◆ WHAT YOU ARE ASKED TO DO
Write out the records once more, exactly, and keep any image out.

**********

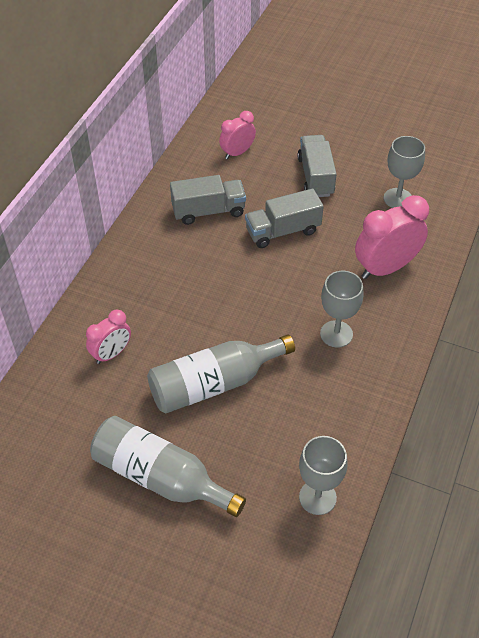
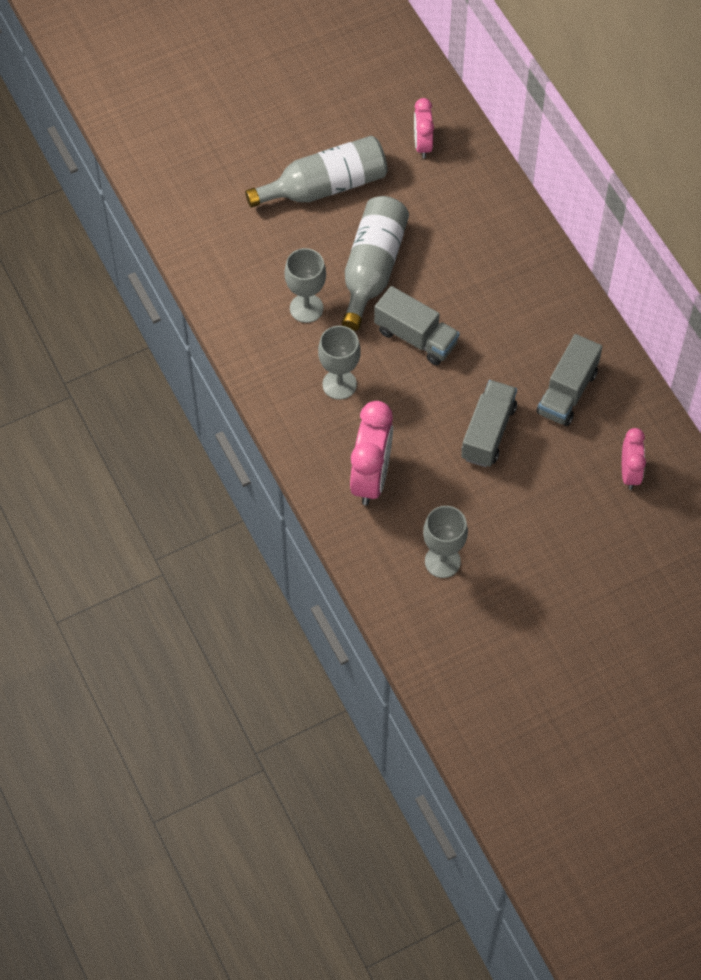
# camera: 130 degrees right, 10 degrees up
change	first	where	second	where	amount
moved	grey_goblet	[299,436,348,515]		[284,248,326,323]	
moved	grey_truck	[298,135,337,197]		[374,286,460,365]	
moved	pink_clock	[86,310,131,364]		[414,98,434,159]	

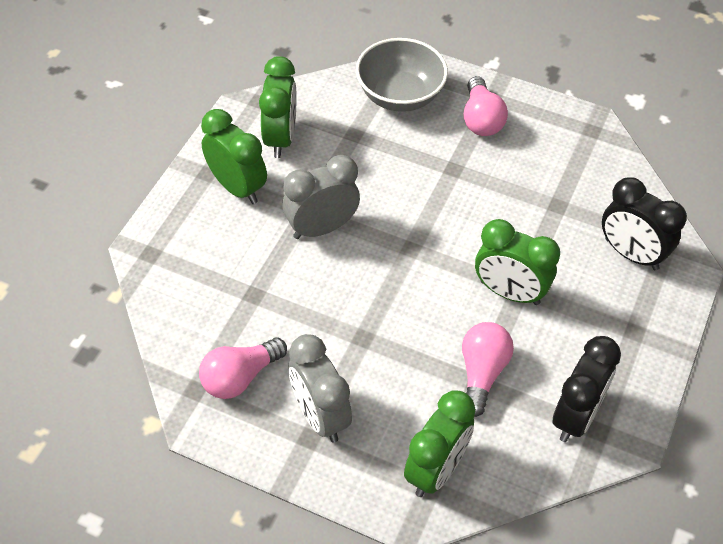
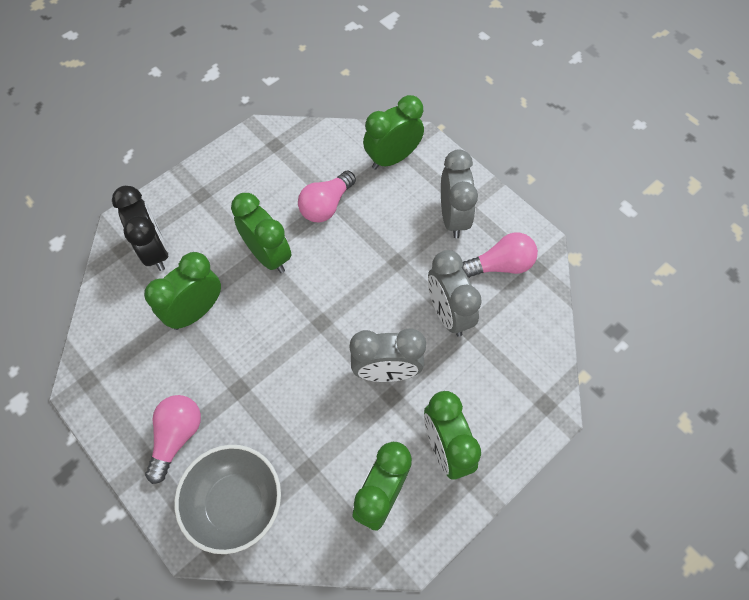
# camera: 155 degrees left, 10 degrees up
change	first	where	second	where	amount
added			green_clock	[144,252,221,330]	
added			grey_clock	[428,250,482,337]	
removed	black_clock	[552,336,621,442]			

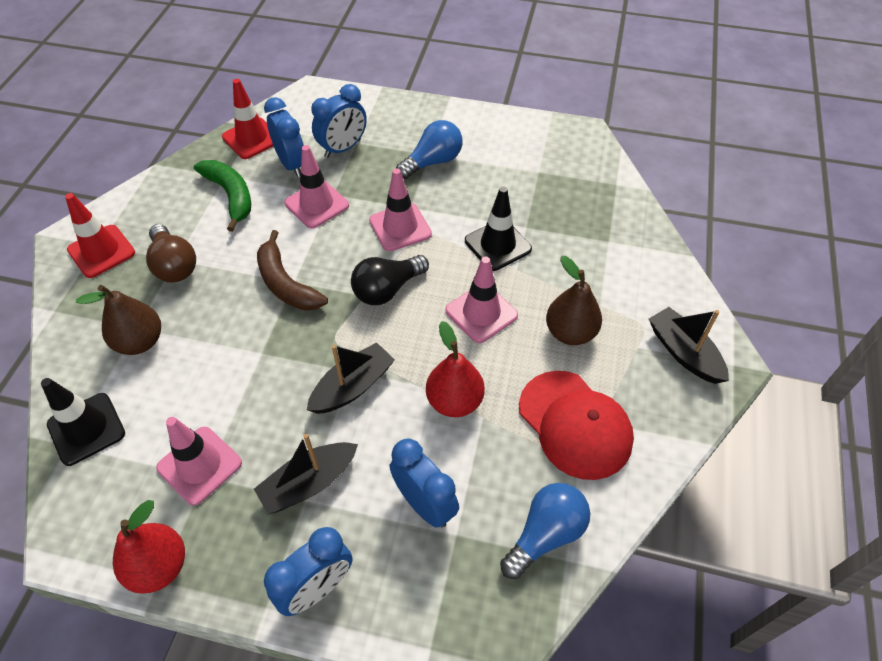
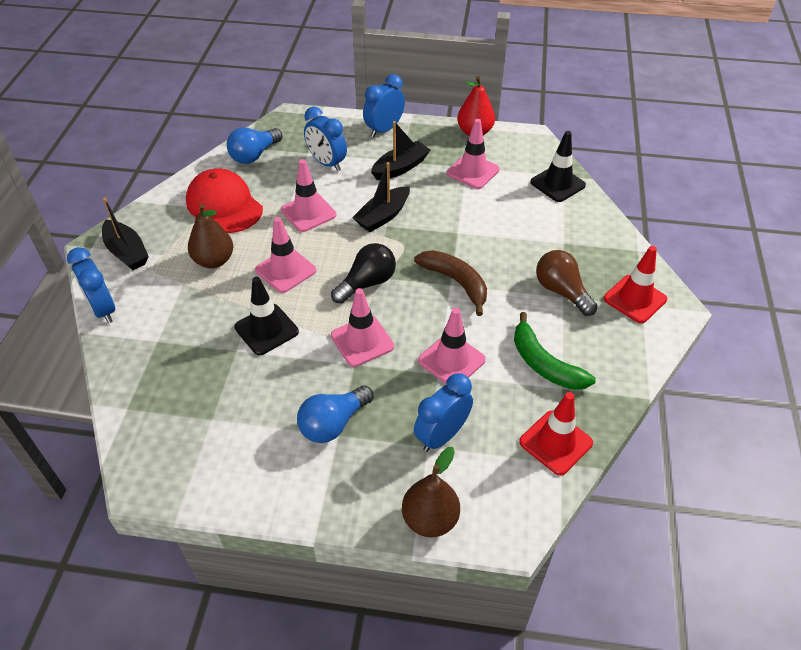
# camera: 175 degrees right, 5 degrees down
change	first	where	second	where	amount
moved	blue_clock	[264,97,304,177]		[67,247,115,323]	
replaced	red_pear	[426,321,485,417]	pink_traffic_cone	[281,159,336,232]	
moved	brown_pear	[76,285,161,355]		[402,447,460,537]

**********

◆ ANSWER SECTION
# camera: 130 degrees right, 10 degrees up
change	first	where	second	where	amount
moved	grey_goblet	[299,436,348,515]		[284,248,326,323]	
moved	grey_truck	[298,135,337,197]		[374,286,460,365]	
moved	pink_clock	[86,310,131,364]		[414,98,434,159]	

# camera: 155 degrees left, 10 degrees up
change	first	where	second	where	amount
added			green_clock	[144,252,221,330]	
added			grey_clock	[428,250,482,337]	
removed	black_clock	[552,336,621,442]			

# camera: 175 degrees right, 5 degrees down
change	first	where	second	where	amount
moved	blue_clock	[264,97,304,177]		[67,247,115,323]	
replaced	red_pear	[426,321,485,417]	pink_traffic_cone	[281,159,336,232]	
moved	brown_pear	[76,285,161,355]		[402,447,460,537]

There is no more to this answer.